• **BRIEF**
Reproduce the opening lines of the records exactly, up to and including the line in which "R5: 2.2k (COM, VBUS) -> 2.2k (COM, SIG1)" occurs.

Recorded data:

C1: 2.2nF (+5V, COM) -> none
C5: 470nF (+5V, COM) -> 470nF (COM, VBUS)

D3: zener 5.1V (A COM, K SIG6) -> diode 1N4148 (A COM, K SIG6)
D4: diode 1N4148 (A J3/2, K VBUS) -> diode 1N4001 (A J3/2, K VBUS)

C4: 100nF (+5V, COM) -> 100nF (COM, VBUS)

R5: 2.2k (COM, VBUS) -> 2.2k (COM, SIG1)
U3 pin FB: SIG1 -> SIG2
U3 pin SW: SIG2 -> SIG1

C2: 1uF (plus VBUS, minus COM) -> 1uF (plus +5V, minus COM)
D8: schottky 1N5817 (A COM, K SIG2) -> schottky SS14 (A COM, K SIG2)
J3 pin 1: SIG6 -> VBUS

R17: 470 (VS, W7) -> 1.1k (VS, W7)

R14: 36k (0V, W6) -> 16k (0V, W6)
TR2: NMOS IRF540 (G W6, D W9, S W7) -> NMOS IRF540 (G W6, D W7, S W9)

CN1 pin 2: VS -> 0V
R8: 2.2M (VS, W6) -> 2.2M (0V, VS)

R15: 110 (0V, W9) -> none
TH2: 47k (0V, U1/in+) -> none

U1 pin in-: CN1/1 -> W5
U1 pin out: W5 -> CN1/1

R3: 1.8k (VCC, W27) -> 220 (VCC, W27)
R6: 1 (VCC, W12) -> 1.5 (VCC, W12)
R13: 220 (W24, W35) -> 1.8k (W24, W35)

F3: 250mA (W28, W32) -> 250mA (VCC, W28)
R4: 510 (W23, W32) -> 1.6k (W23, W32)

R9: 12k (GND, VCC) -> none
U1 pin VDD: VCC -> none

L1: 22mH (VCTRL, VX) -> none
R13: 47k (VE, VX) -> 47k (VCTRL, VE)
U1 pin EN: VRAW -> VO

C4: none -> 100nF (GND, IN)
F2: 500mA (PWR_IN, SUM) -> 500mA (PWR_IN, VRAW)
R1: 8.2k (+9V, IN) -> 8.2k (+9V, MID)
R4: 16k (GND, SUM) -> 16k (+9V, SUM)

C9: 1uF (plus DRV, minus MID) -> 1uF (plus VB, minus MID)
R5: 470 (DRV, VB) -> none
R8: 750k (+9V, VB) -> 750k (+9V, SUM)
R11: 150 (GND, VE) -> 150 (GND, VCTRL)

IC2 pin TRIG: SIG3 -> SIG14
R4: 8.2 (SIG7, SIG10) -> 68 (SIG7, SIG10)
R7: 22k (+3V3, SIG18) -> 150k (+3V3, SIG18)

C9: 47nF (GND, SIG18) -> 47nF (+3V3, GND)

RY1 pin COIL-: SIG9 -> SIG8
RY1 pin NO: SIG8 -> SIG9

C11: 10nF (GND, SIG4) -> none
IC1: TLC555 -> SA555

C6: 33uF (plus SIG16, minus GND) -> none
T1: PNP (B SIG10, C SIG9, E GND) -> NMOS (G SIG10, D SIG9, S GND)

• **ANSWER SPACE**
C1: 2.2nF (+5V, COM) -> none
C5: 470nF (+5V, COM) -> 470nF (COM, VBUS)

D3: zener 5.1V (A COM, K SIG6) -> diode 1N4148 (A COM, K SIG6)
D4: diode 1N4148 (A J3/2, K VBUS) -> diode 1N4001 (A J3/2, K VBUS)

C4: 100nF (+5V, COM) -> 100nF (COM, VBUS)

R5: 2.2k (COM, VBUS) -> 2.2k (COM, SIG1)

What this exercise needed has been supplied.